**WORK INSTRUCTIONS**
Transcribe the data underneath exactly. No images belong in your version.

**RECORDS SUPPLIED**

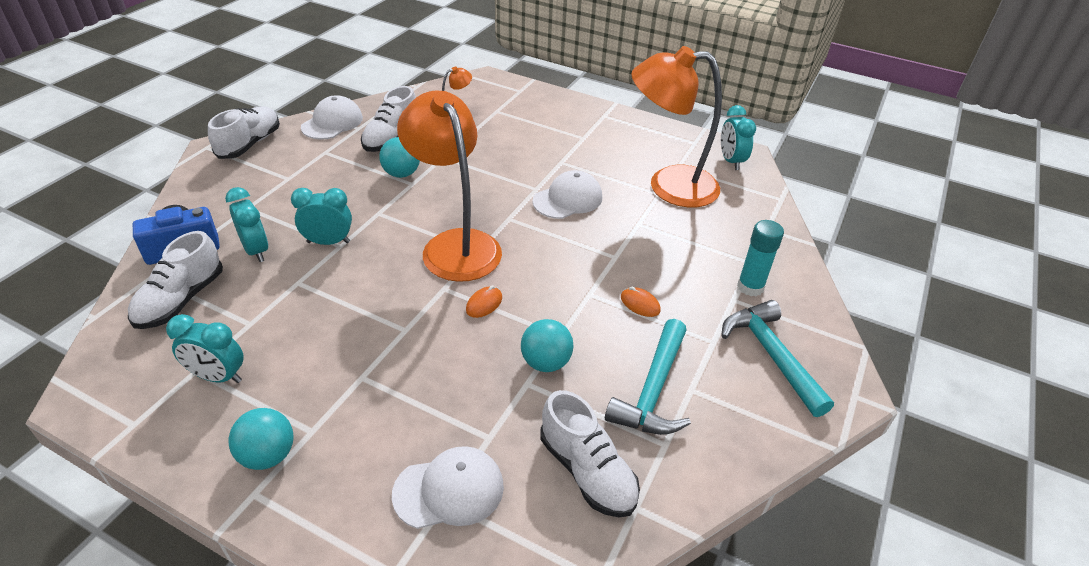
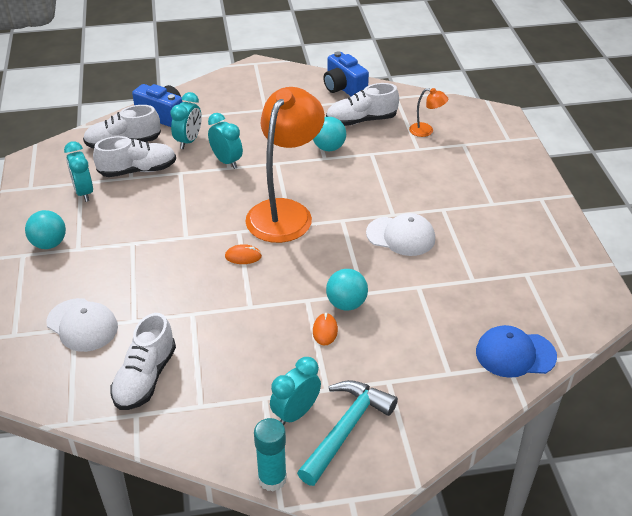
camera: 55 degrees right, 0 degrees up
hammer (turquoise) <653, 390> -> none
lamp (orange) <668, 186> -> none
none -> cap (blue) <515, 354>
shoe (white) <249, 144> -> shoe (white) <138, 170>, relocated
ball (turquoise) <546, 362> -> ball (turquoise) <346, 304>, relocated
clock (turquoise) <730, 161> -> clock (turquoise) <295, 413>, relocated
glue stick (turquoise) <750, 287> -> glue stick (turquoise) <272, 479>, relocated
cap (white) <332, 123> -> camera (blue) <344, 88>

**FINISHED TASK**
camera: 55 degrees right, 0 degrees up
hammer (turquoise) <653, 390> -> none
lamp (orange) <668, 186> -> none
none -> cap (blue) <515, 354>
shoe (white) <249, 144> -> shoe (white) <138, 170>, relocated
ball (turquoise) <546, 362> -> ball (turquoise) <346, 304>, relocated
clock (turquoise) <730, 161> -> clock (turquoise) <295, 413>, relocated
glue stick (turquoise) <750, 287> -> glue stick (turquoise) <272, 479>, relocated
cap (white) <332, 123> -> camera (blue) <344, 88>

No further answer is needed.